Retype every line of the records below word for word, leaving out the picture markers.

(Collected data entries)
• • • •

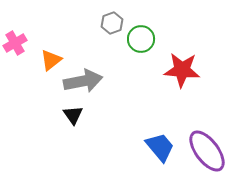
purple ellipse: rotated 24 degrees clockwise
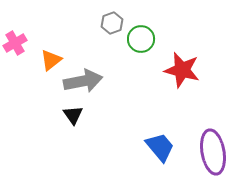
red star: rotated 9 degrees clockwise
purple ellipse: moved 6 px right, 1 px down; rotated 27 degrees clockwise
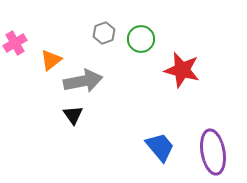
gray hexagon: moved 8 px left, 10 px down
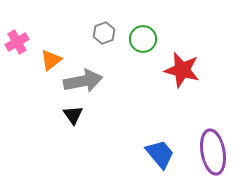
green circle: moved 2 px right
pink cross: moved 2 px right, 1 px up
blue trapezoid: moved 7 px down
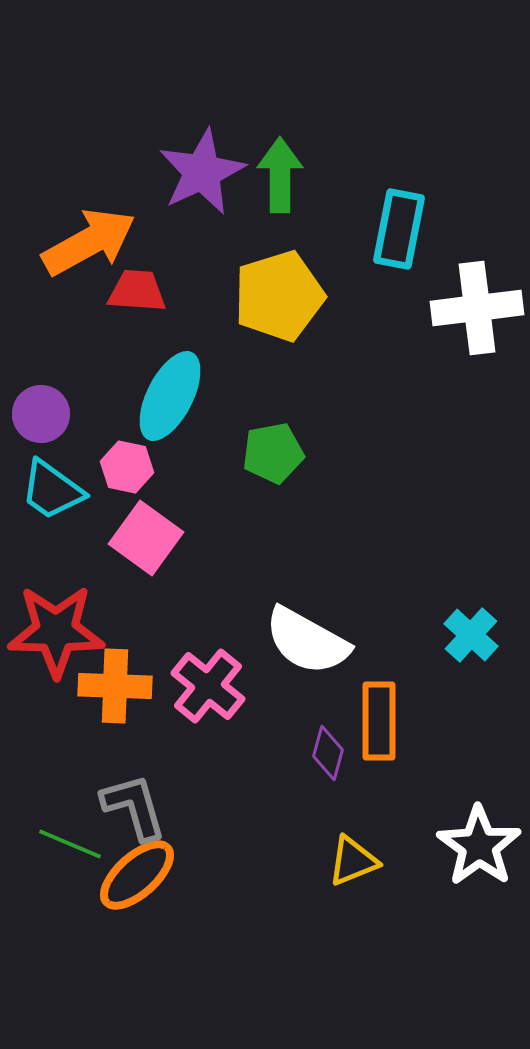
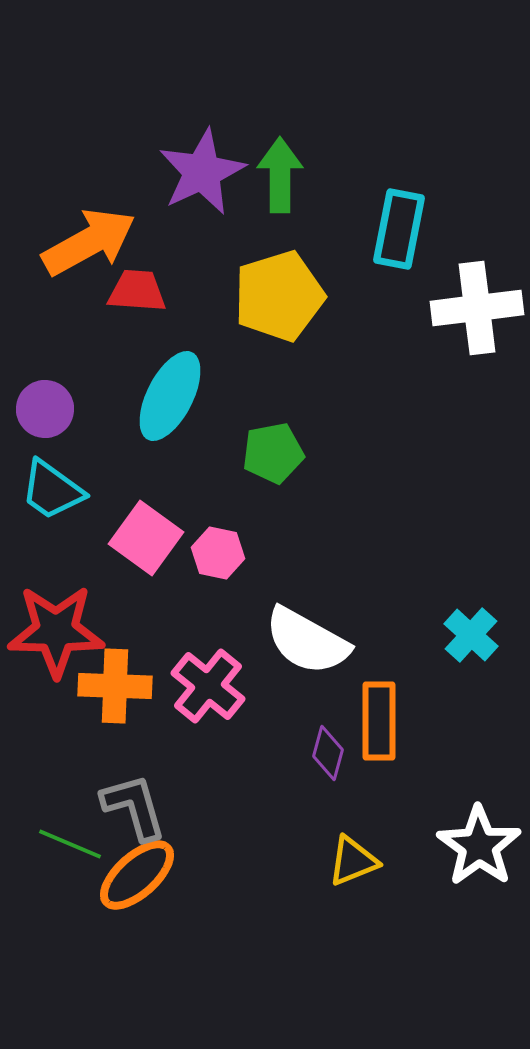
purple circle: moved 4 px right, 5 px up
pink hexagon: moved 91 px right, 86 px down
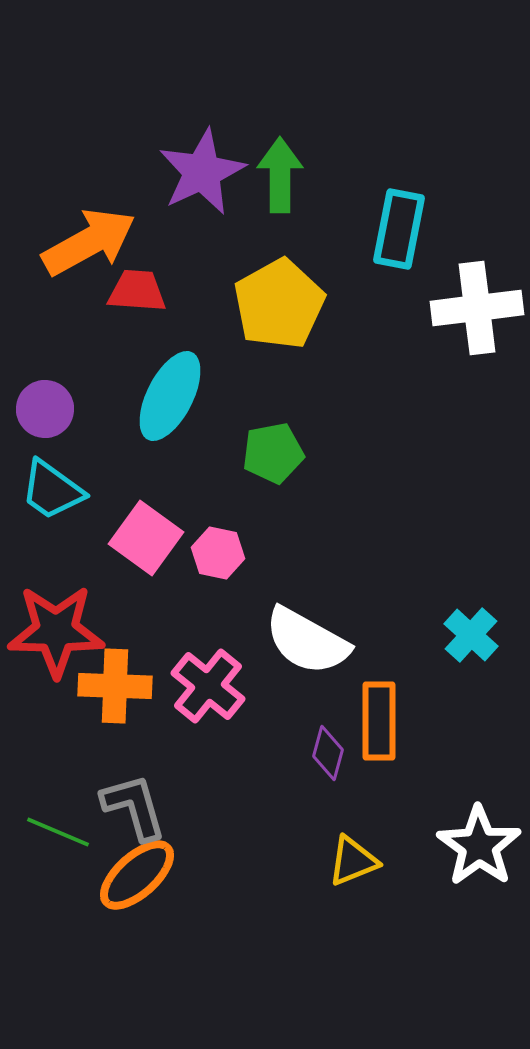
yellow pentagon: moved 8 px down; rotated 12 degrees counterclockwise
green line: moved 12 px left, 12 px up
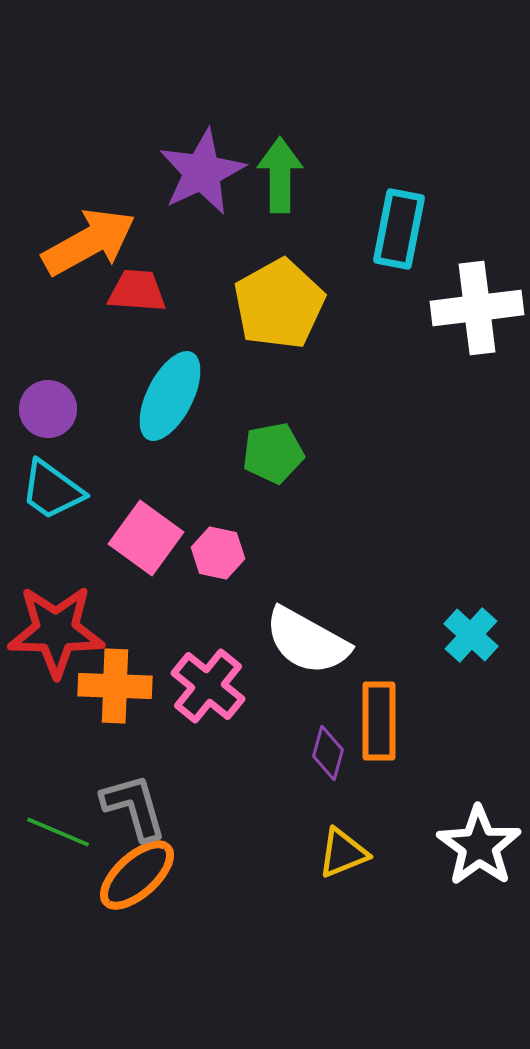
purple circle: moved 3 px right
yellow triangle: moved 10 px left, 8 px up
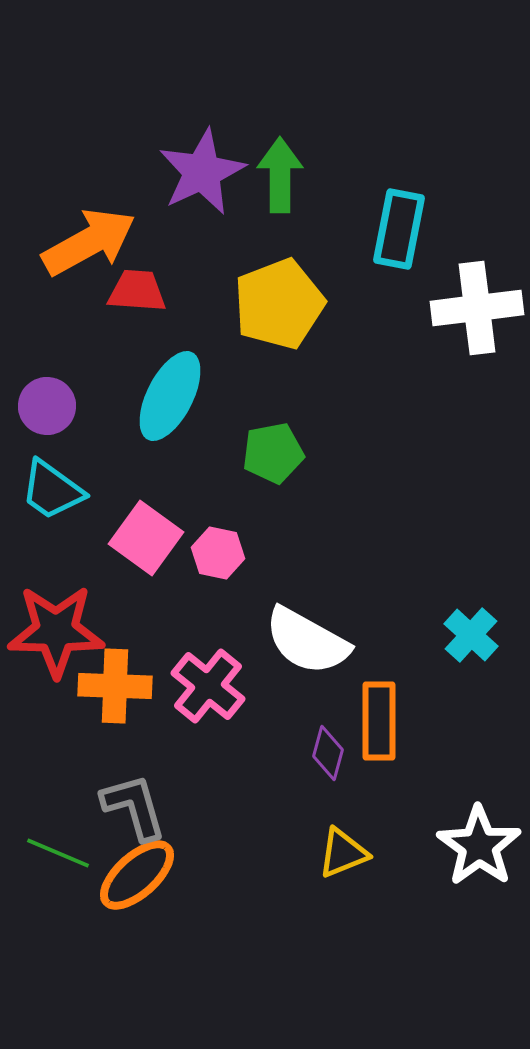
yellow pentagon: rotated 8 degrees clockwise
purple circle: moved 1 px left, 3 px up
green line: moved 21 px down
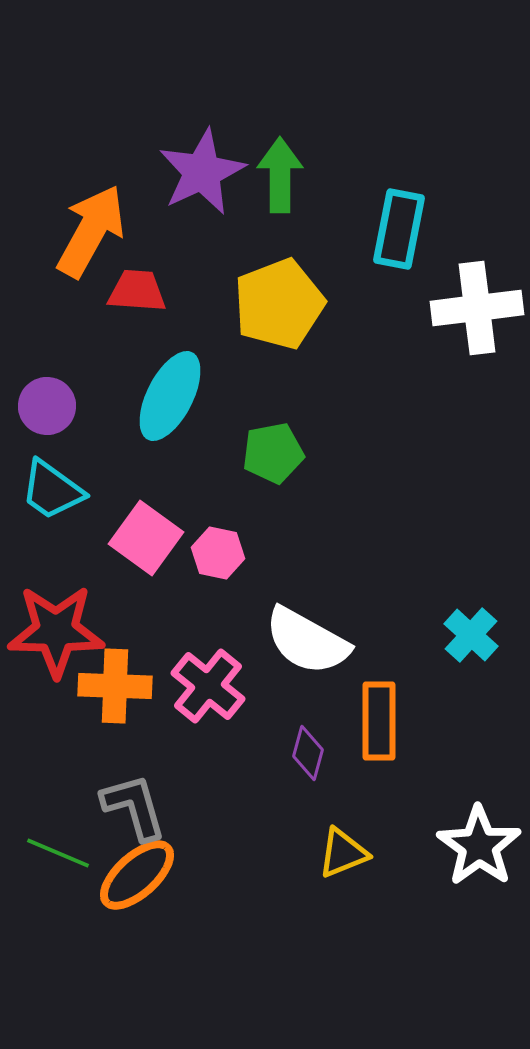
orange arrow: moved 2 px right, 11 px up; rotated 32 degrees counterclockwise
purple diamond: moved 20 px left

• • • •

_Worked answer:_
purple ellipse: rotated 24 degrees clockwise
red star: rotated 9 degrees clockwise
purple ellipse: moved 6 px right, 1 px down; rotated 27 degrees clockwise
gray hexagon: moved 8 px left, 10 px down
green circle: moved 2 px right
pink cross: moved 2 px right, 1 px up
blue trapezoid: moved 7 px down
purple circle: moved 4 px right, 5 px up
pink hexagon: moved 91 px right, 86 px down
yellow pentagon: moved 8 px down; rotated 12 degrees counterclockwise
green line: moved 12 px left, 12 px up
purple circle: moved 3 px right
yellow triangle: moved 10 px left, 8 px up
yellow pentagon: rotated 8 degrees clockwise
purple circle: moved 1 px left, 3 px up
green line: moved 21 px down
orange arrow: moved 2 px right, 11 px up; rotated 32 degrees counterclockwise
purple diamond: moved 20 px left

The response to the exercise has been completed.